- Task description
If a line in the entries below includes "cyan", show that line.

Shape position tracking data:
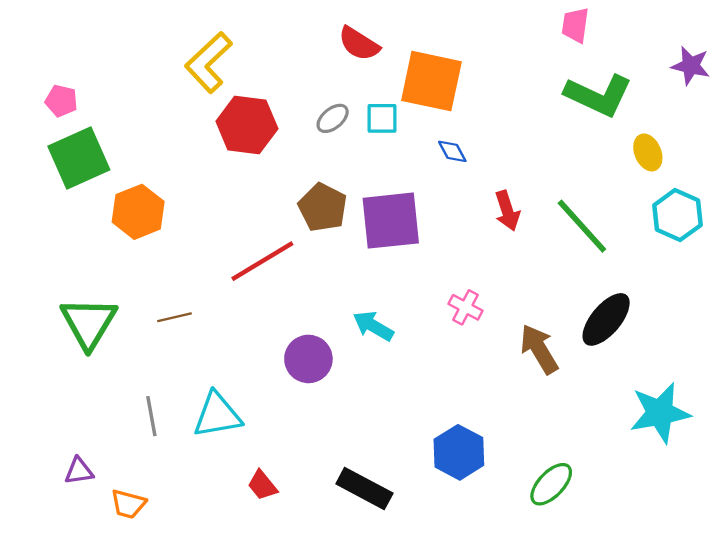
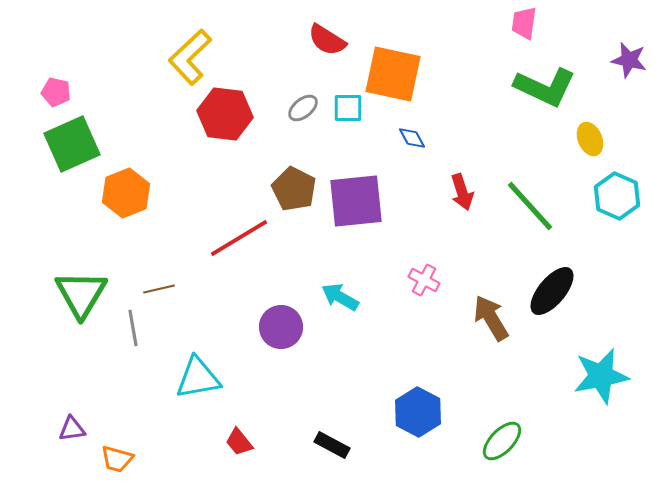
gray line: (151, 416) -> (133, 328), moved
black rectangle: (364, 489) -> (332, 445), size x0.7

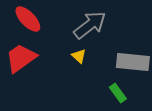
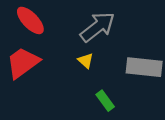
green rectangle: (118, 93) -> (105, 101), moved

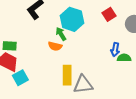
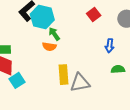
red square: (109, 14) -> (94, 14), moved
cyan hexagon: (72, 19) -> (42, 17), moved
green semicircle: (124, 58) -> (118, 69), moved

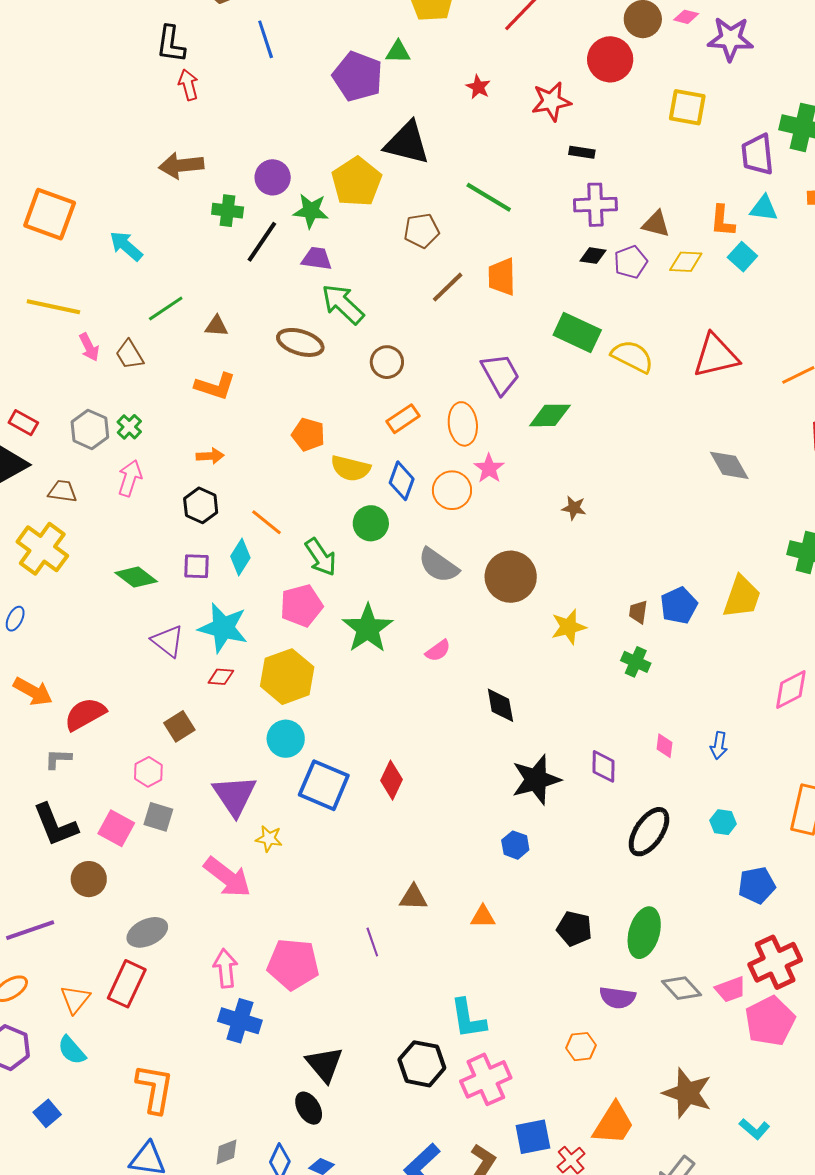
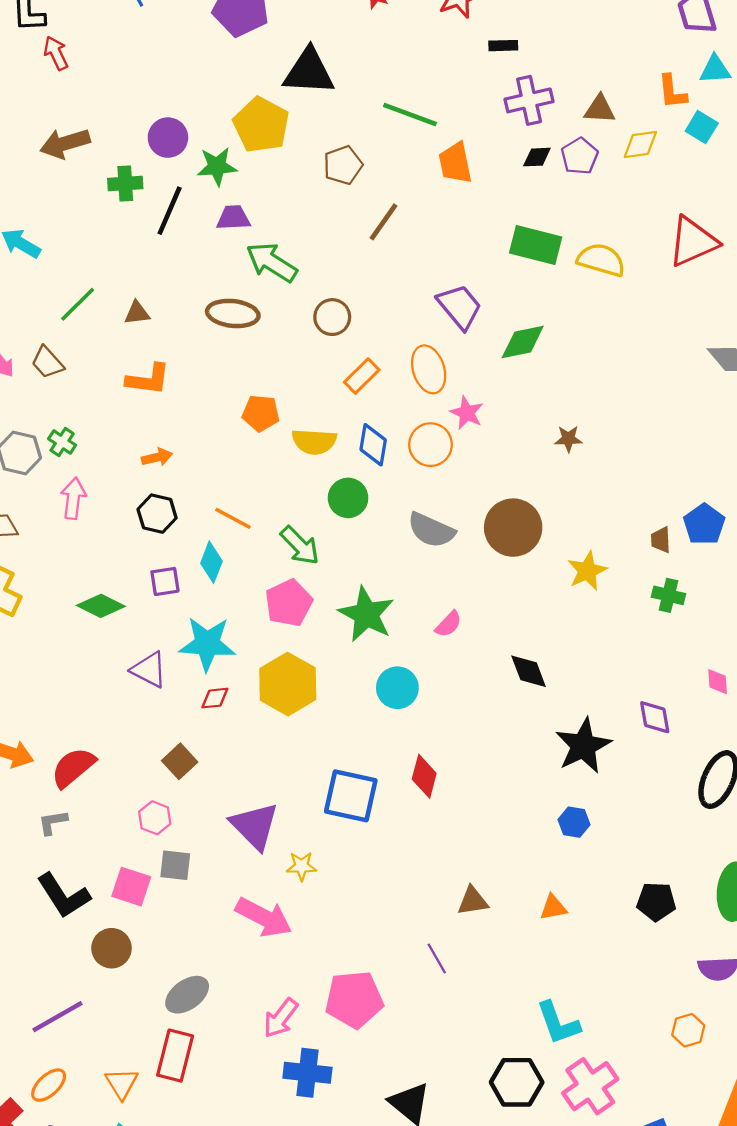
orange trapezoid: (502, 277) -> (455, 163), moved
cyan circle: (286, 739) -> (397, 688), moved
pink arrow: (225, 968) -> (281, 1018), turned -126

- Response
cyan hexagon: (72, 19) -> (42, 17), moved
cyan circle: (286, 739) -> (397, 688), moved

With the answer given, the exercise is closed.